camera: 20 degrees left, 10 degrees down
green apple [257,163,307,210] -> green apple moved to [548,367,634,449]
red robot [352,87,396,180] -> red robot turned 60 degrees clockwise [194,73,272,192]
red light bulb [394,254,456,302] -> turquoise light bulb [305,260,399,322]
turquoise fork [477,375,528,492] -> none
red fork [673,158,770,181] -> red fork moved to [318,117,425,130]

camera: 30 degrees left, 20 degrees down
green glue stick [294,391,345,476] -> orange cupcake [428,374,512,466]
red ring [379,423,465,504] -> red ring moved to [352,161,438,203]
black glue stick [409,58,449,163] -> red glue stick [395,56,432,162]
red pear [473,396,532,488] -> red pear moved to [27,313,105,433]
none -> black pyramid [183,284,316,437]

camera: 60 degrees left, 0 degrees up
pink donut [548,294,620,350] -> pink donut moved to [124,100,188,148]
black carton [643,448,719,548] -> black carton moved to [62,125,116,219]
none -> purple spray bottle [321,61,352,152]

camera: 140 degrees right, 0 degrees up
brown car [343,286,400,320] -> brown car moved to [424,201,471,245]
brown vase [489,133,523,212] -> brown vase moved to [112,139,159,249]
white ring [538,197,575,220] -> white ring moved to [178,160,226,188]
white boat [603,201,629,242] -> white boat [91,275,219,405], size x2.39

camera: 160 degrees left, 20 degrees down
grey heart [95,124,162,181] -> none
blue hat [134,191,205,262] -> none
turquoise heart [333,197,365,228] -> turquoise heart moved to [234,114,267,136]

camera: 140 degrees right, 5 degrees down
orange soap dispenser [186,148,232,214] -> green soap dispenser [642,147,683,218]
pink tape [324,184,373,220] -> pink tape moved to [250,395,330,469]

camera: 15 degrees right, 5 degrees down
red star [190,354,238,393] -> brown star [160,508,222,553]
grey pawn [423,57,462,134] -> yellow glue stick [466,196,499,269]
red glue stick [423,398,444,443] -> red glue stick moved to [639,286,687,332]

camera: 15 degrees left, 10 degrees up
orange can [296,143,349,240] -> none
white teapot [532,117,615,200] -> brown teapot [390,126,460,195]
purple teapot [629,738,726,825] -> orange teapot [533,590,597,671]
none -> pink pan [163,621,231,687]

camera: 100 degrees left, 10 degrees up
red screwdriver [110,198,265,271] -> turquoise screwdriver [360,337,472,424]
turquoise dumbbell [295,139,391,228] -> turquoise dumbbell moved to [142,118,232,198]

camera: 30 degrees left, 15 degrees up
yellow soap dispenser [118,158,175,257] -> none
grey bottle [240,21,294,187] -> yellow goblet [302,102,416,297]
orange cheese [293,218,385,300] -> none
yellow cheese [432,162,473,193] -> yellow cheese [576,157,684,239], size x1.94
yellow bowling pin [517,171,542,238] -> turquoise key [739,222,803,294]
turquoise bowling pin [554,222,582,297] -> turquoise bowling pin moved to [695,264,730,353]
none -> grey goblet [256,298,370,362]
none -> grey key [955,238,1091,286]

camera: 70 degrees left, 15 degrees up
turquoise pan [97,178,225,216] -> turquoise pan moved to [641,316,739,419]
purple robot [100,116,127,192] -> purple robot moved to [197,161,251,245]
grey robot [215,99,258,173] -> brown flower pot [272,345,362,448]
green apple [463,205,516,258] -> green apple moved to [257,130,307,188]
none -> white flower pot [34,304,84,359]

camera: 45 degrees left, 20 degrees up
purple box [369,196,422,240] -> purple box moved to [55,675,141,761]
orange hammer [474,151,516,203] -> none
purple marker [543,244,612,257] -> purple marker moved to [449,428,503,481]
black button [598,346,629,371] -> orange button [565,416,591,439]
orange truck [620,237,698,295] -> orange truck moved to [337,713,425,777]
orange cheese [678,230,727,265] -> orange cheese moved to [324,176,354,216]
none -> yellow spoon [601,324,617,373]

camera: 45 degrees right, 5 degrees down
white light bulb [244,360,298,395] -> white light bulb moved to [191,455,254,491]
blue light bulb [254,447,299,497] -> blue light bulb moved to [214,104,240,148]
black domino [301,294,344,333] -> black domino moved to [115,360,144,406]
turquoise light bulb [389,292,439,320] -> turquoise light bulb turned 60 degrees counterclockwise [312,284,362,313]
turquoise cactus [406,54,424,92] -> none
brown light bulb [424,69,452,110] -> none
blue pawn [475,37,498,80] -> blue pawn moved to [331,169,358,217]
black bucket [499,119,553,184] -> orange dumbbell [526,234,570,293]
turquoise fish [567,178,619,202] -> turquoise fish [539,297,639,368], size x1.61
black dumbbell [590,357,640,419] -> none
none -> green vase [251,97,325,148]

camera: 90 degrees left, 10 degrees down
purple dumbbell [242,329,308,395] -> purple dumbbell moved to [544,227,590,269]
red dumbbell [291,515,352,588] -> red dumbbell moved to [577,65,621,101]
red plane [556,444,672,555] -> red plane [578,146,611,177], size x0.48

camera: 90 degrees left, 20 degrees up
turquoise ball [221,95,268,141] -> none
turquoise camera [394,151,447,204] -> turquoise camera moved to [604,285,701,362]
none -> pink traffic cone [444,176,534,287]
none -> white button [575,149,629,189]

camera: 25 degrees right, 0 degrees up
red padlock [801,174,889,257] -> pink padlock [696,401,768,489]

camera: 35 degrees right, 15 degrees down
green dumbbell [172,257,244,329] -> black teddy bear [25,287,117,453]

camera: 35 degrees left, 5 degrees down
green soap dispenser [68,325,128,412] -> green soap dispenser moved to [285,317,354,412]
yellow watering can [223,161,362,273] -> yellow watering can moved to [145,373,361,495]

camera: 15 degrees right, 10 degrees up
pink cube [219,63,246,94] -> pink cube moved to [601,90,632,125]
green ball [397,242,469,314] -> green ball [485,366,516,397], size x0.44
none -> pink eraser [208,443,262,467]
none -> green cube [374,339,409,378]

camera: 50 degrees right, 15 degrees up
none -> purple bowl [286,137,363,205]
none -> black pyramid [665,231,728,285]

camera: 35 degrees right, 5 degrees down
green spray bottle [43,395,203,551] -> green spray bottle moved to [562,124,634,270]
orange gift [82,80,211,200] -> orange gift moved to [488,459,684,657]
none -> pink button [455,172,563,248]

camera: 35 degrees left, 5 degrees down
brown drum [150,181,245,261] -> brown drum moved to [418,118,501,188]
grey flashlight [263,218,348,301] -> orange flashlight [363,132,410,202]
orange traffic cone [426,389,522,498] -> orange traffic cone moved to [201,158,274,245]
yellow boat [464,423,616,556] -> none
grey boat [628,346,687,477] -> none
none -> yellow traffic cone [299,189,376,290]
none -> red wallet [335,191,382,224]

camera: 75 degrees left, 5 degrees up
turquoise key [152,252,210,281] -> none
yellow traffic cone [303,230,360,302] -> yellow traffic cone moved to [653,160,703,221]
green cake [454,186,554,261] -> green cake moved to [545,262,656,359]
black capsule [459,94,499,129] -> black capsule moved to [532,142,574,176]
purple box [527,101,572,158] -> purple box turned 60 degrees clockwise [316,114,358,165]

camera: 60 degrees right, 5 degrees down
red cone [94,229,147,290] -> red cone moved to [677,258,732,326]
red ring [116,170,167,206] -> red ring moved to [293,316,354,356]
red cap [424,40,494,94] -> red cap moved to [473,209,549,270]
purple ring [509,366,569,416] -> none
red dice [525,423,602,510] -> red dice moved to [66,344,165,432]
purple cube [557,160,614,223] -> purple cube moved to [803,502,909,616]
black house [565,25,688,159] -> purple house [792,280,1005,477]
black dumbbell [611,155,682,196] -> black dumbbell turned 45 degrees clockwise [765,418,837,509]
· · · · ·
> **BRIEF**
Print the listing above from its first line through the line with "white boat [603,201,629,242]", and stop there.

> **RESULT OF THE TASK**
camera: 20 degrees left, 10 degrees down
green apple [257,163,307,210] -> green apple moved to [548,367,634,449]
red robot [352,87,396,180] -> red robot turned 60 degrees clockwise [194,73,272,192]
red light bulb [394,254,456,302] -> turquoise light bulb [305,260,399,322]
turquoise fork [477,375,528,492] -> none
red fork [673,158,770,181] -> red fork moved to [318,117,425,130]

camera: 30 degrees left, 20 degrees down
green glue stick [294,391,345,476] -> orange cupcake [428,374,512,466]
red ring [379,423,465,504] -> red ring moved to [352,161,438,203]
black glue stick [409,58,449,163] -> red glue stick [395,56,432,162]
red pear [473,396,532,488] -> red pear moved to [27,313,105,433]
none -> black pyramid [183,284,316,437]

camera: 60 degrees left, 0 degrees up
pink donut [548,294,620,350] -> pink donut moved to [124,100,188,148]
black carton [643,448,719,548] -> black carton moved to [62,125,116,219]
none -> purple spray bottle [321,61,352,152]

camera: 140 degrees right, 0 degrees up
brown car [343,286,400,320] -> brown car moved to [424,201,471,245]
brown vase [489,133,523,212] -> brown vase moved to [112,139,159,249]
white ring [538,197,575,220] -> white ring moved to [178,160,226,188]
white boat [603,201,629,242] -> white boat [91,275,219,405], size x2.39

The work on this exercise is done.